## [ACTION ITEM]
Exclude images and print all the records verbatim.

[Before-and-after object listings]
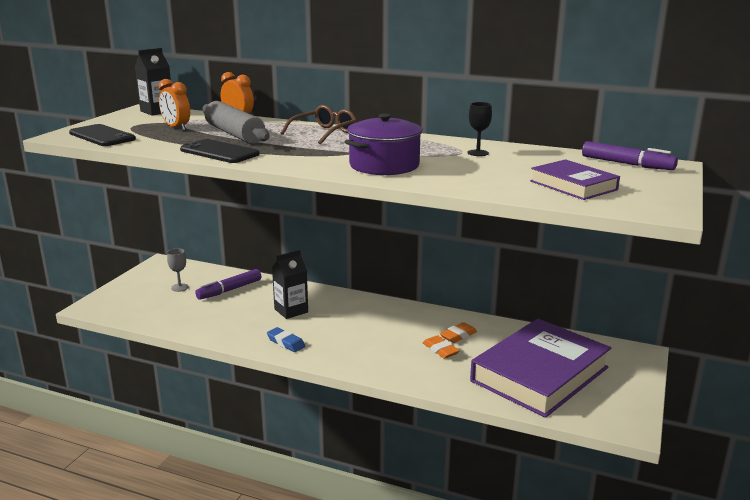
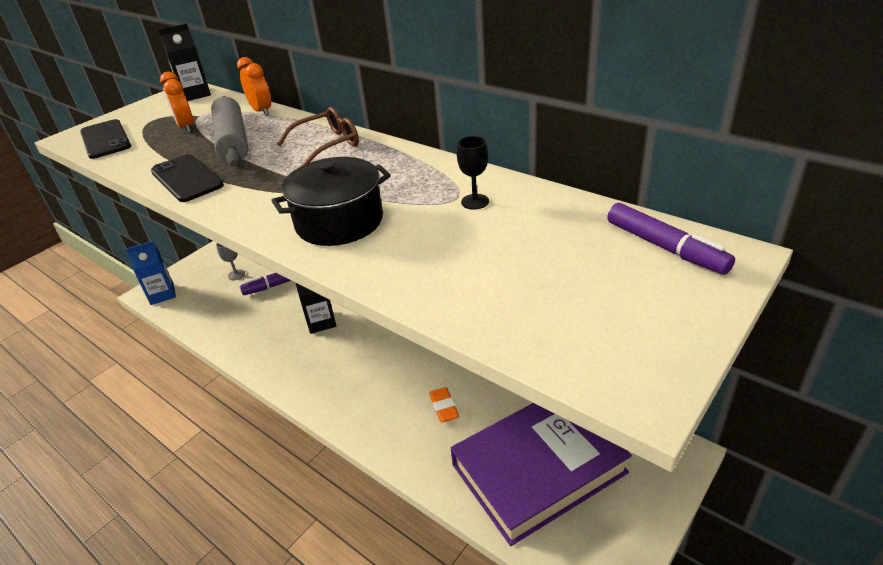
camera: 20 degrees right, 15 degrees up
blue eraser [267,327,306,352] -> none
purple pot [345,114,422,175] -> black pot [271,157,391,246]
orange eraser [440,322,477,343] -> none
purple book [530,159,620,200] -> none
none -> blue carton [126,241,176,305]

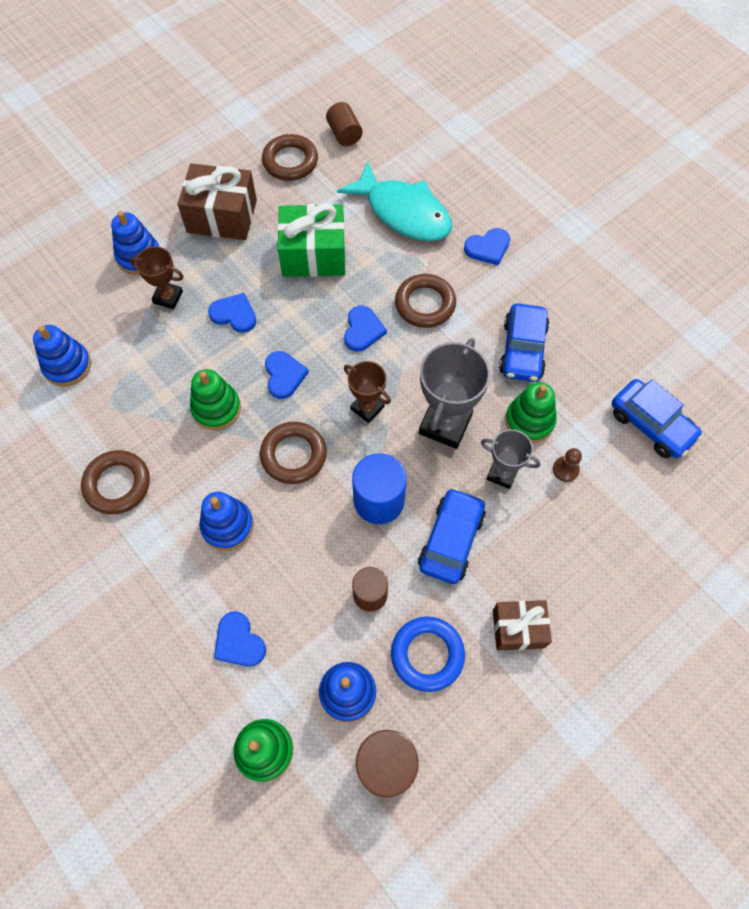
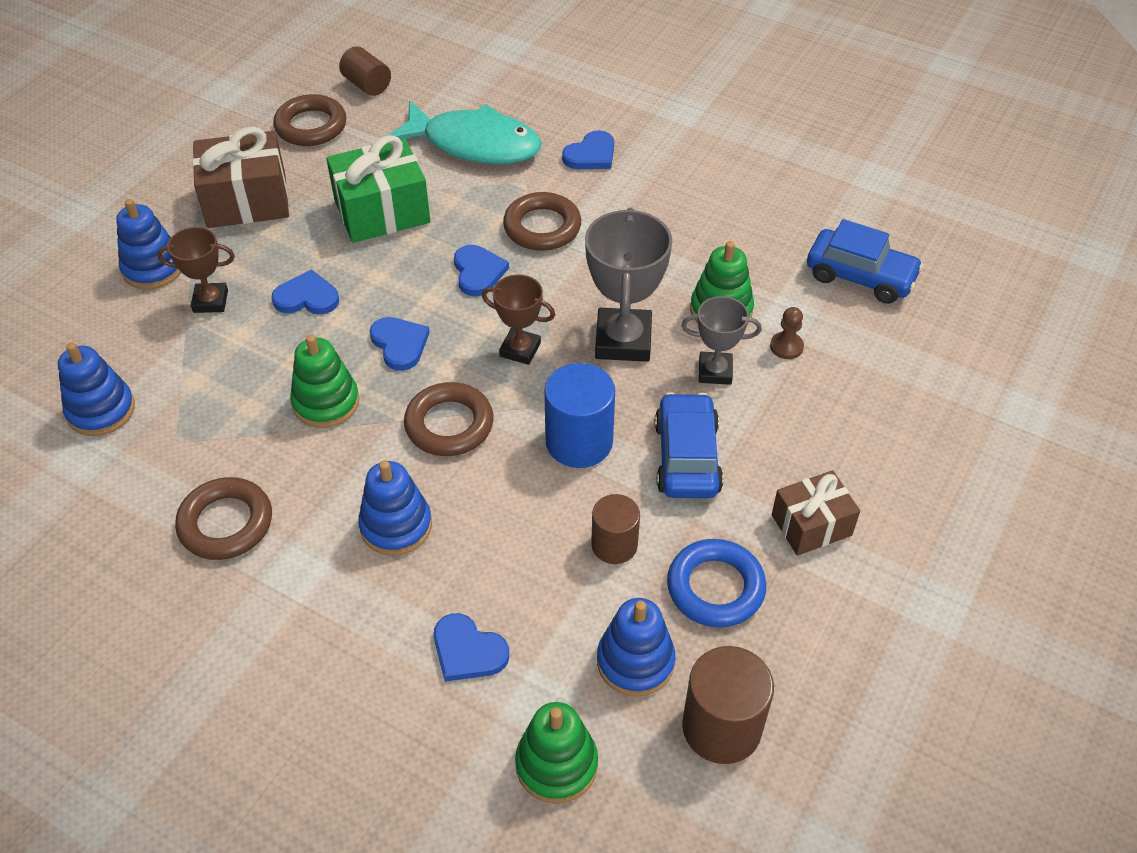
camera: 20 degrees left, 15 degrees down
blue car [499,303,549,382] -> none

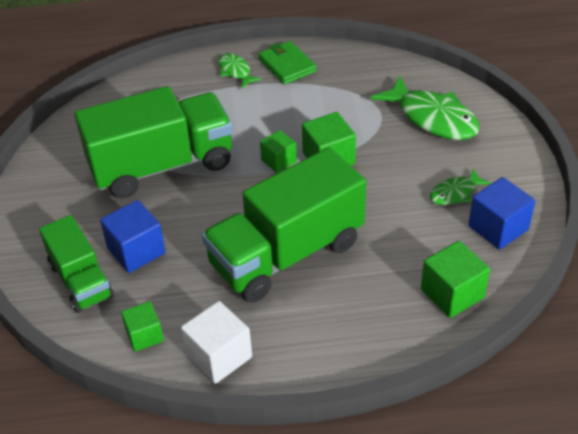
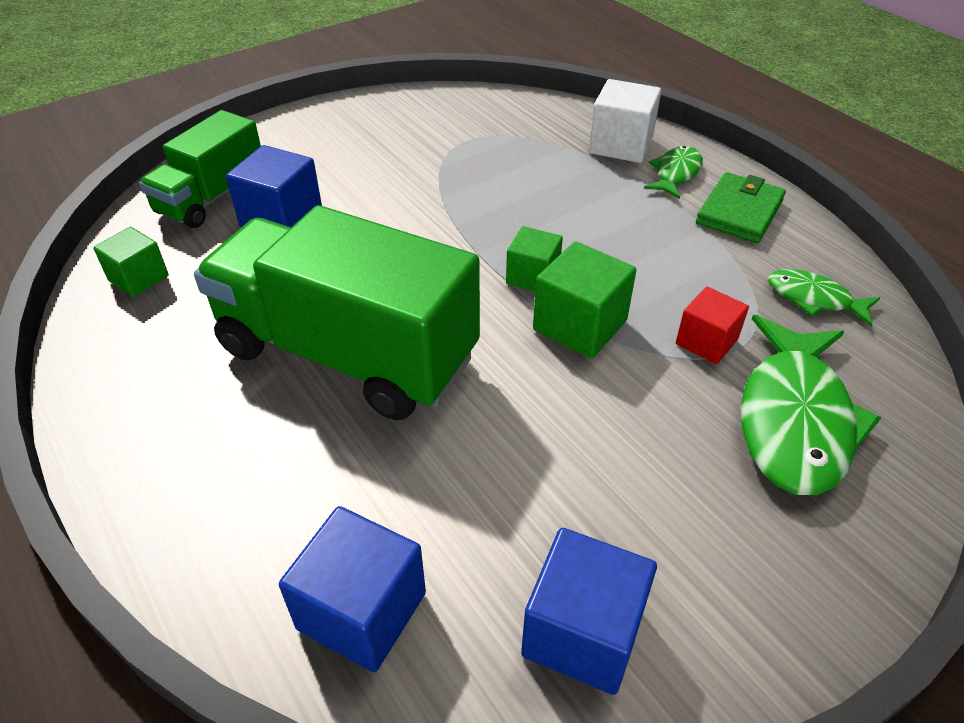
camera: 60 degrees right, 0 degrees up
green truck [75,86,233,198] -> none
white cube [181,301,252,384] -> white cube moved to [589,79,661,163]
green cube [421,241,490,318] -> blue cube [279,506,426,672]
green fish [430,168,491,205] -> green fish moved to [768,269,880,327]
none -> red cube [676,287,749,364]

## [ANSWER SPACE]
camera: 20 degrees right, 15 degrees up
blue eraser [267,327,306,352] -> none
purple pot [345,114,422,175] -> black pot [271,157,391,246]
orange eraser [440,322,477,343] -> none
purple book [530,159,620,200] -> none
none -> blue carton [126,241,176,305]

camera: 20 degrees left, 15 degrees down
blue car [499,303,549,382] -> none

camera: 60 degrees right, 0 degrees up
green truck [75,86,233,198] -> none
white cube [181,301,252,384] -> white cube moved to [589,79,661,163]
green cube [421,241,490,318] -> blue cube [279,506,426,672]
green fish [430,168,491,205] -> green fish moved to [768,269,880,327]
none -> red cube [676,287,749,364]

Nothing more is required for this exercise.